▶ What this task involves: Within the entries that follow, show each line where the word "headphones" occurs.

▶ Given data:

---

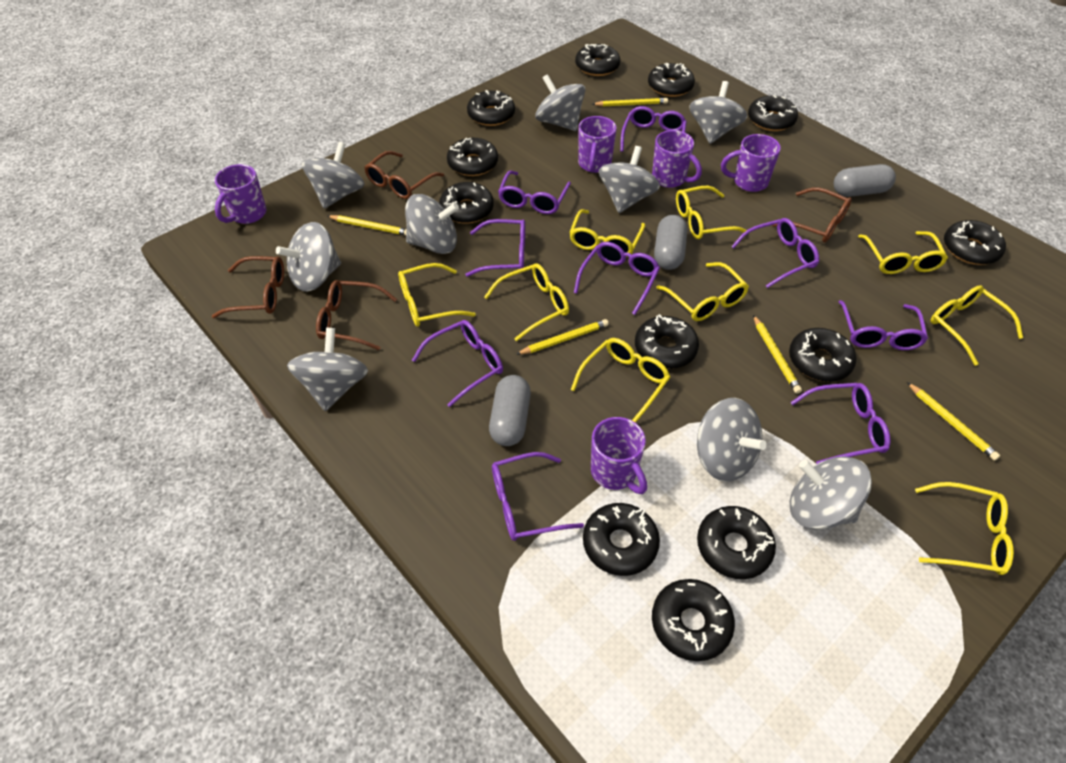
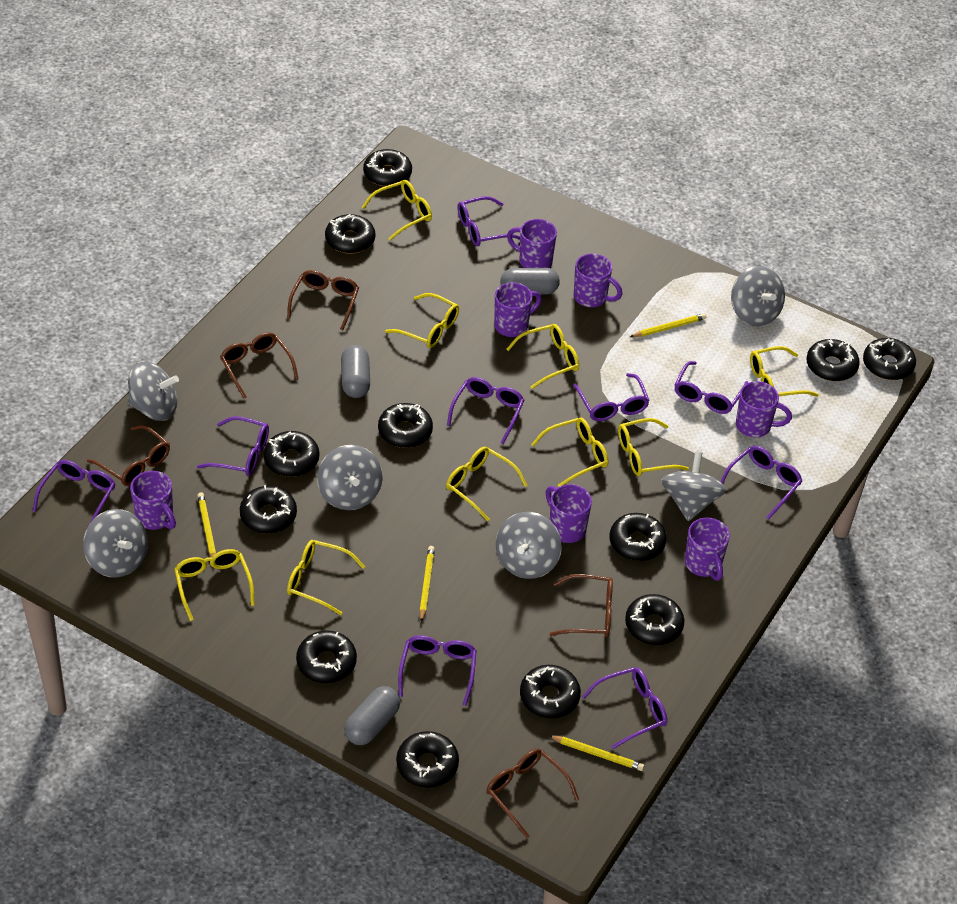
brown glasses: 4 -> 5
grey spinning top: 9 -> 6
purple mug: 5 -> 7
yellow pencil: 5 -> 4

---

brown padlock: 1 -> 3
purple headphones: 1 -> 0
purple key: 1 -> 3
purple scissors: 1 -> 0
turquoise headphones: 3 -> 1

---

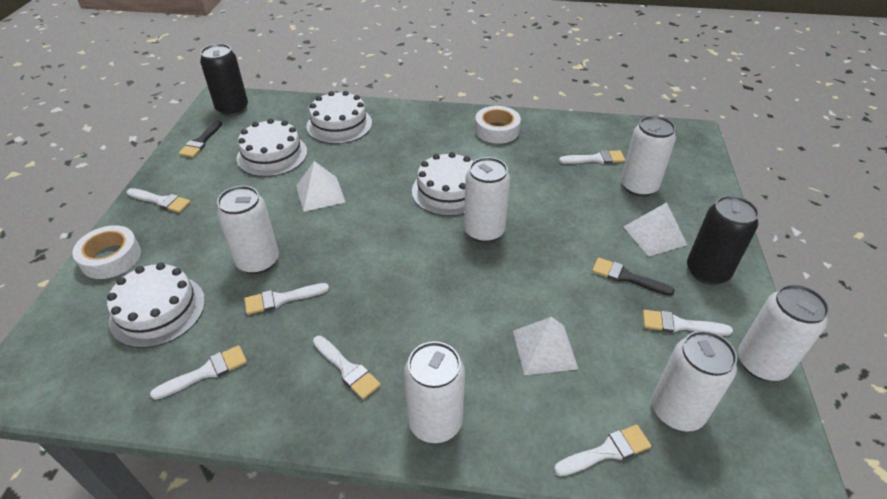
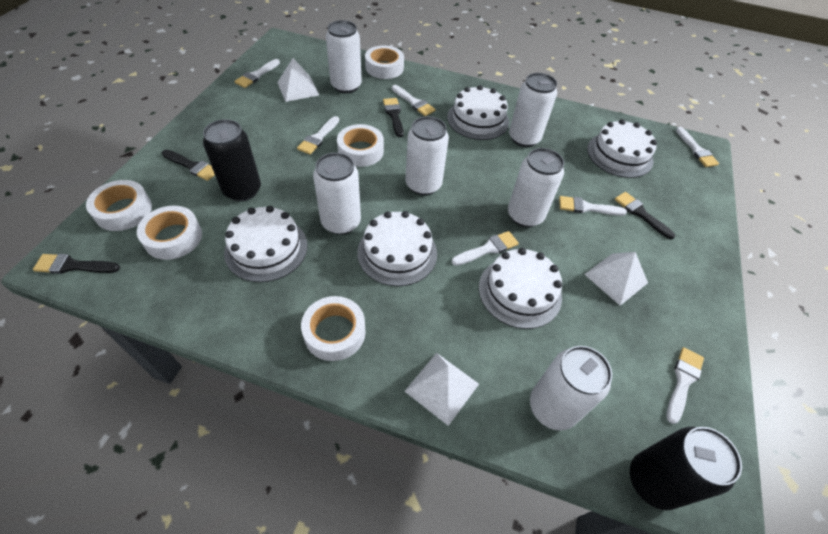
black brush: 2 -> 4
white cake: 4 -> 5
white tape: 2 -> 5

---

▶ Exercise solution:
purple headphones: 1 -> 0
turquoise headphones: 3 -> 1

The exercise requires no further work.